**DATA SECTION**

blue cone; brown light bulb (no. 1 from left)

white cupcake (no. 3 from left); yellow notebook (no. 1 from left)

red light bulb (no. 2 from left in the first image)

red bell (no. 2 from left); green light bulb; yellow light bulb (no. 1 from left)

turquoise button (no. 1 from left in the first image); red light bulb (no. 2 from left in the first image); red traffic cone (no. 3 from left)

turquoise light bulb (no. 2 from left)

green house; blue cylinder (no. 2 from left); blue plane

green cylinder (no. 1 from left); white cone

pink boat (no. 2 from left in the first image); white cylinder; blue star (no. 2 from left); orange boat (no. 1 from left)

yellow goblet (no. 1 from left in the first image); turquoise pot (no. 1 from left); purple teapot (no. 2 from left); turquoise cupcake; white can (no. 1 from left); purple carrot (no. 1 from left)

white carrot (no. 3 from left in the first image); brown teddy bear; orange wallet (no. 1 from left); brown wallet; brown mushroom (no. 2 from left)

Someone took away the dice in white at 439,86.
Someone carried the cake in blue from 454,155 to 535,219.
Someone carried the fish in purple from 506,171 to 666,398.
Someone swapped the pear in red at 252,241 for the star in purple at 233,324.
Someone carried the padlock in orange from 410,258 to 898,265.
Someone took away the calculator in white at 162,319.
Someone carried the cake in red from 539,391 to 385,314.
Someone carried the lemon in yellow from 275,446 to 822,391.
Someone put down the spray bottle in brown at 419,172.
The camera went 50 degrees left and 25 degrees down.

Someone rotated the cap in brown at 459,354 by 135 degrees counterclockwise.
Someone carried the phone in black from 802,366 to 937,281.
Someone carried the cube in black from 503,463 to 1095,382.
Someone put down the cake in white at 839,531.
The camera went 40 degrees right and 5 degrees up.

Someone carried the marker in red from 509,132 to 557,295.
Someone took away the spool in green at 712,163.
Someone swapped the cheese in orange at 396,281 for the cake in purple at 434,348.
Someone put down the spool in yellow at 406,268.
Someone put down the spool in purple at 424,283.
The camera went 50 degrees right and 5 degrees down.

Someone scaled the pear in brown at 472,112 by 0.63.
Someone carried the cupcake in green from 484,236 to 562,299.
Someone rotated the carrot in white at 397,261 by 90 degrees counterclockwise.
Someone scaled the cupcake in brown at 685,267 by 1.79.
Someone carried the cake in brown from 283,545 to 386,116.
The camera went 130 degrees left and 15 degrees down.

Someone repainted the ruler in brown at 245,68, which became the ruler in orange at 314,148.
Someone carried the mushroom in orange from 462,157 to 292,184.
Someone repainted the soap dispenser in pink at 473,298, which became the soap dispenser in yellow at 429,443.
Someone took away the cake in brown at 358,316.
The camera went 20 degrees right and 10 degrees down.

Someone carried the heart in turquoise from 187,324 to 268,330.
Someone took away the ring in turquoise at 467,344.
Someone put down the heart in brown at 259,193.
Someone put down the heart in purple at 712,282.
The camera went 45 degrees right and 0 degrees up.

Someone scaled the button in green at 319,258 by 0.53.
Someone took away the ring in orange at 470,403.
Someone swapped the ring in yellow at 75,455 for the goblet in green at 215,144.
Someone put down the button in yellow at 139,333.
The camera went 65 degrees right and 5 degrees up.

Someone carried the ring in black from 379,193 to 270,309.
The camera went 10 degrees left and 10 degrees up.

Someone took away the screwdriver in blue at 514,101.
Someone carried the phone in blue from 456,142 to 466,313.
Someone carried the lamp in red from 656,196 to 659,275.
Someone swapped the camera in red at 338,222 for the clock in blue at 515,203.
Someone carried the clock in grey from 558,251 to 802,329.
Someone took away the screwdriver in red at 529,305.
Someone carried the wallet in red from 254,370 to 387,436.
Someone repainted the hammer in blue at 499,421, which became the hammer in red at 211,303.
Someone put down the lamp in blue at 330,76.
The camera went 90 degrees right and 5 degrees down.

**WORK REQUIRED**
Every record above is to be copied exactly.

**RESULT**
blue cone; brown light bulb (no. 1 from left)

white cupcake (no. 3 from left); yellow notebook (no. 1 from left)

red light bulb (no. 2 from left in the first image)

red bell (no. 2 from left); green light bulb; yellow light bulb (no. 1 from left)

turquoise button (no. 1 from left in the first image); red light bulb (no. 2 from left in the first image); red traffic cone (no. 3 from left)

turquoise light bulb (no. 2 from left)

green house; blue cylinder (no. 2 from left); blue plane

green cylinder (no. 1 from left); white cone

pink boat (no. 2 from left in the first image); white cylinder; blue star (no. 2 from left); orange boat (no. 1 from left)

yellow goblet (no. 1 from left in the first image); turquoise pot (no. 1 from left); purple teapot (no. 2 from left); turquoise cupcake; white can (no. 1 from left); purple carrot (no. 1 from left)

white carrot (no. 3 from left in the first image); brown teddy bear; orange wallet (no. 1 from left); brown wallet; brown mushroom (no. 2 from left)

Someone took away the dice in white at 439,86.
Someone carried the cake in blue from 454,155 to 535,219.
Someone carried the fish in purple from 506,171 to 666,398.
Someone swapped the pear in red at 252,241 for the star in purple at 233,324.
Someone carried the padlock in orange from 410,258 to 898,265.
Someone took away the calculator in white at 162,319.
Someone carried the cake in red from 539,391 to 385,314.
Someone carried the lemon in yellow from 275,446 to 822,391.
Someone put down the spray bottle in brown at 419,172.
The camera went 50 degrees left and 25 degrees down.

Someone rotated the cap in brown at 459,354 by 135 degrees counterclockwise.
Someone carried the phone in black from 802,366 to 937,281.
Someone carried the cube in black from 503,463 to 1095,382.
Someone put down the cake in white at 839,531.
The camera went 40 degrees right and 5 degrees up.

Someone carried the marker in red from 509,132 to 557,295.
Someone took away the spool in green at 712,163.
Someone swapped the cheese in orange at 396,281 for the cake in purple at 434,348.
Someone put down the spool in yellow at 406,268.
Someone put down the spool in purple at 424,283.
The camera went 50 degrees right and 5 degrees down.

Someone scaled the pear in brown at 472,112 by 0.63.
Someone carried the cupcake in green from 484,236 to 562,299.
Someone rotated the carrot in white at 397,261 by 90 degrees counterclockwise.
Someone scaled the cupcake in brown at 685,267 by 1.79.
Someone carried the cake in brown from 283,545 to 386,116.
The camera went 130 degrees left and 15 degrees down.

Someone repainted the ruler in brown at 245,68, which became the ruler in orange at 314,148.
Someone carried the mushroom in orange from 462,157 to 292,184.
Someone repainted the soap dispenser in pink at 473,298, which became the soap dispenser in yellow at 429,443.
Someone took away the cake in brown at 358,316.
The camera went 20 degrees right and 10 degrees down.

Someone carried the heart in turquoise from 187,324 to 268,330.
Someone took away the ring in turquoise at 467,344.
Someone put down the heart in brown at 259,193.
Someone put down the heart in purple at 712,282.
The camera went 45 degrees right and 0 degrees up.

Someone scaled the button in green at 319,258 by 0.53.
Someone took away the ring in orange at 470,403.
Someone swapped the ring in yellow at 75,455 for the goblet in green at 215,144.
Someone put down the button in yellow at 139,333.
The camera went 65 degrees right and 5 degrees up.

Someone carried the ring in black from 379,193 to 270,309.
The camera went 10 degrees left and 10 degrees up.

Someone took away the screwdriver in blue at 514,101.
Someone carried the phone in blue from 456,142 to 466,313.
Someone carried the lamp in red from 656,196 to 659,275.
Someone swapped the camera in red at 338,222 for the clock in blue at 515,203.
Someone carried the clock in grey from 558,251 to 802,329.
Someone took away the screwdriver in red at 529,305.
Someone carried the wallet in red from 254,370 to 387,436.
Someone repainted the hammer in blue at 499,421, which became the hammer in red at 211,303.
Someone put down the lamp in blue at 330,76.
The camera went 90 degrees right and 5 degrees down.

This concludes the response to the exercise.